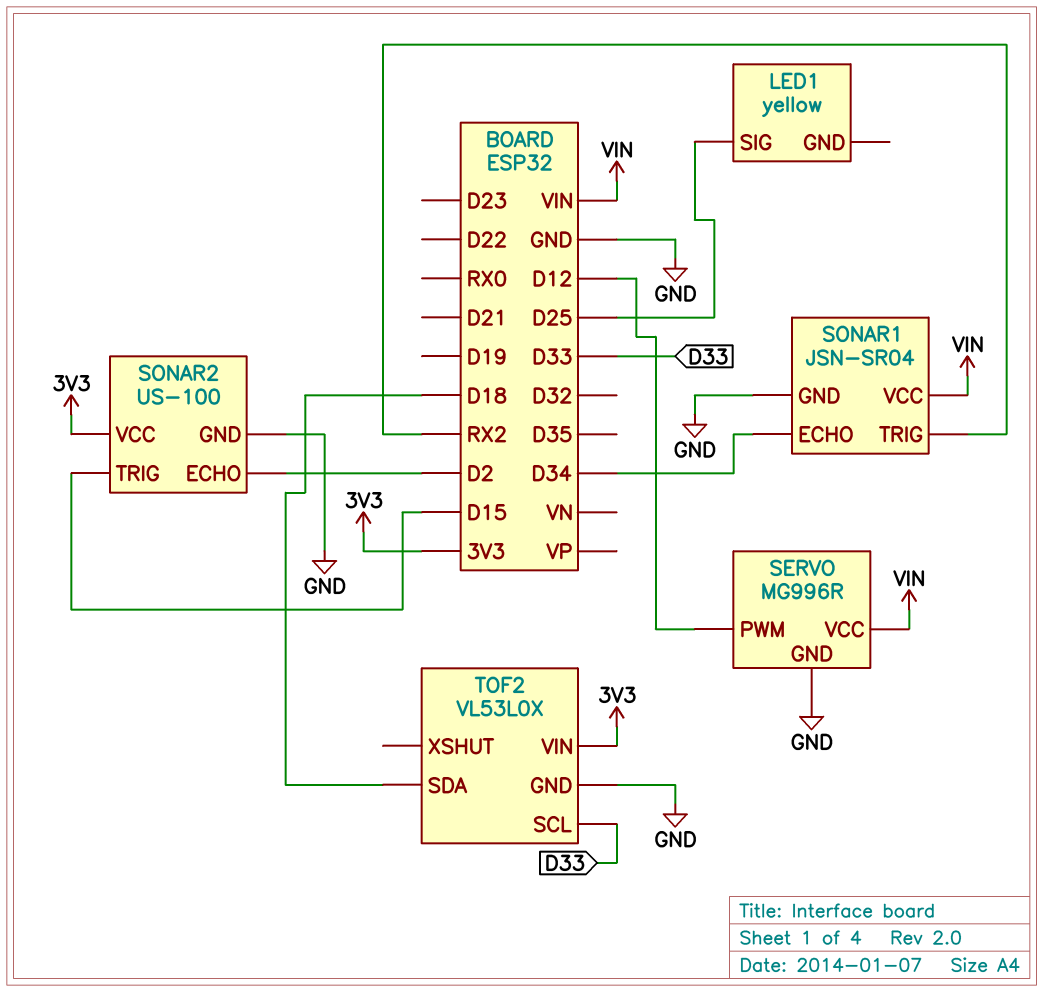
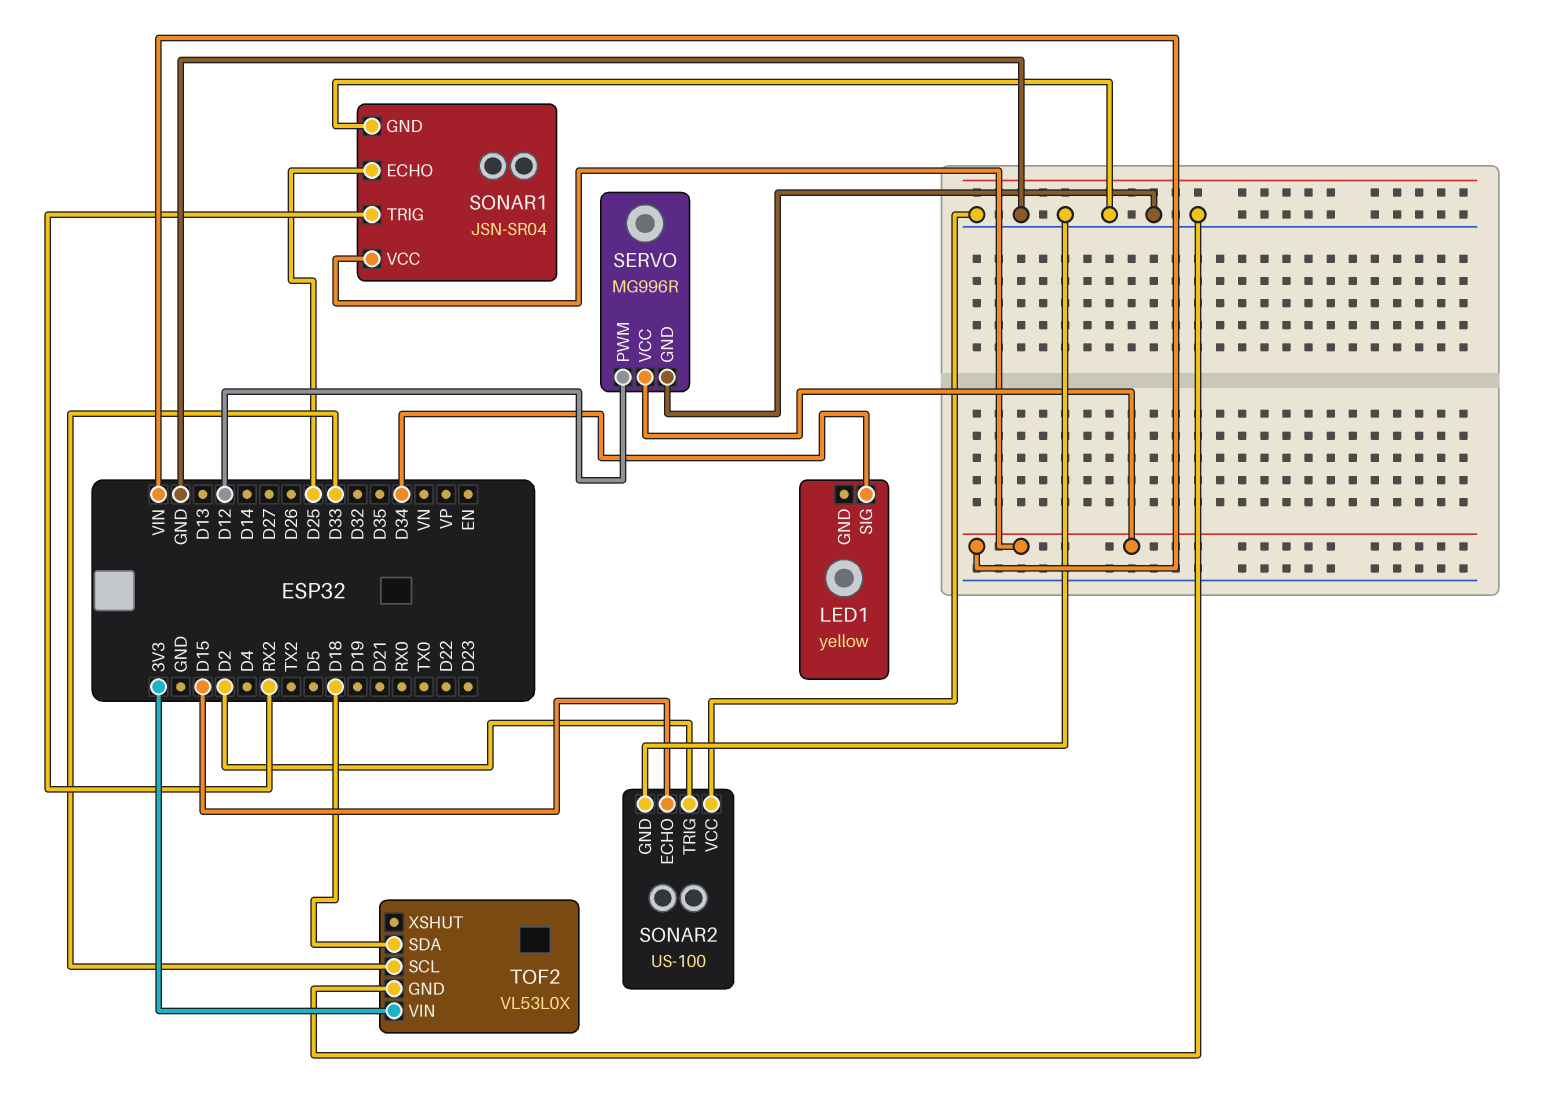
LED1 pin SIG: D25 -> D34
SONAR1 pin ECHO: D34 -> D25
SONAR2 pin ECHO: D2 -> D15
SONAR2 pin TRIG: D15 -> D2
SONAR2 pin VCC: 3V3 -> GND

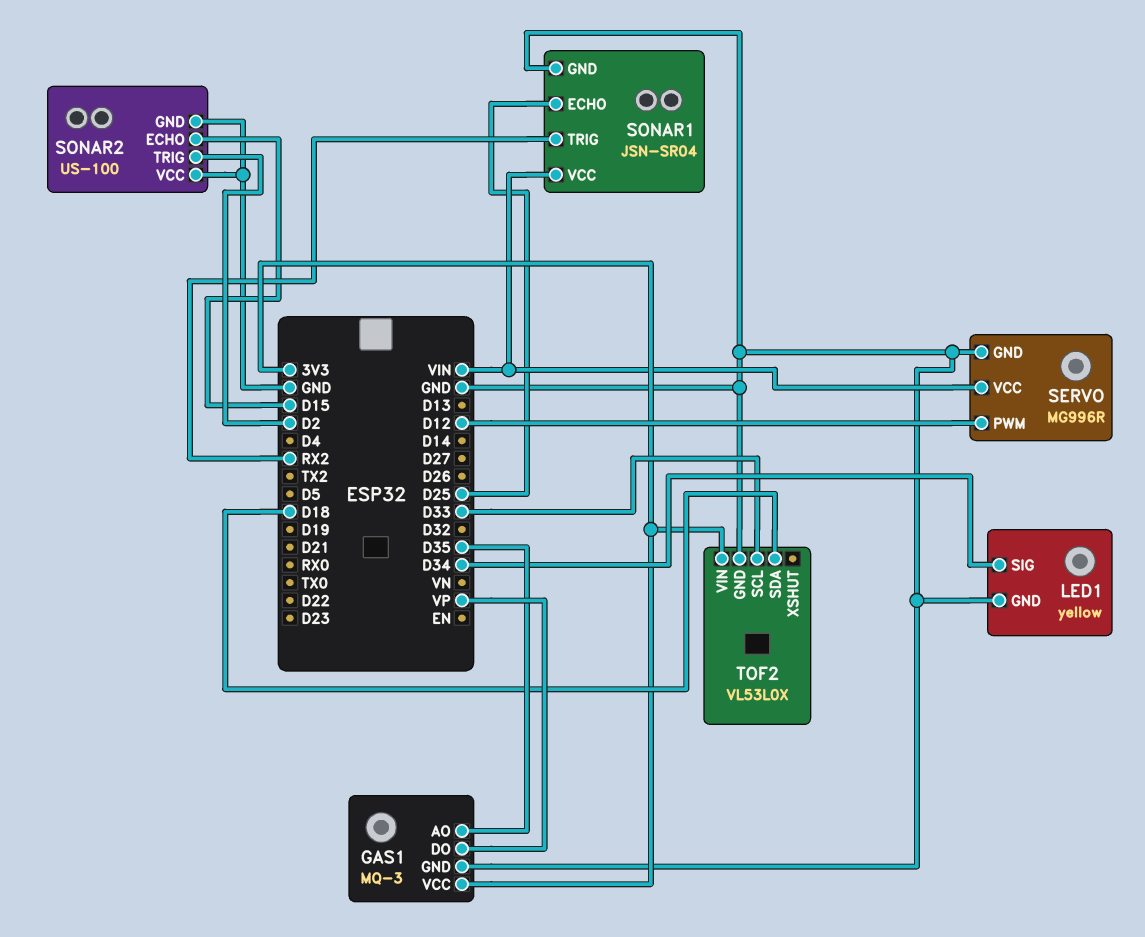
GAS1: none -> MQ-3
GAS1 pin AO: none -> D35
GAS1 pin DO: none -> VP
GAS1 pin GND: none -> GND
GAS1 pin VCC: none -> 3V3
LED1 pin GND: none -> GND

===

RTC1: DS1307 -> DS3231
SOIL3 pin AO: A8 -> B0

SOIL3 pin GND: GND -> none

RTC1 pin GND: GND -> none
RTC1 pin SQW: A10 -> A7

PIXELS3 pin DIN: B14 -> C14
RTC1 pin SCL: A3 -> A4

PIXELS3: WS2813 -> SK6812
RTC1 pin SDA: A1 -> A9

===

Looking at the data above, return every line from the one with "GAS1 pin DO: none -> VP" down to the one with "LED1 pin GND: none -> GND", exactly and inclusively.

SOLUTION |
GAS1 pin DO: none -> VP
GAS1 pin GND: none -> GND
GAS1 pin VCC: none -> 3V3
LED1 pin GND: none -> GND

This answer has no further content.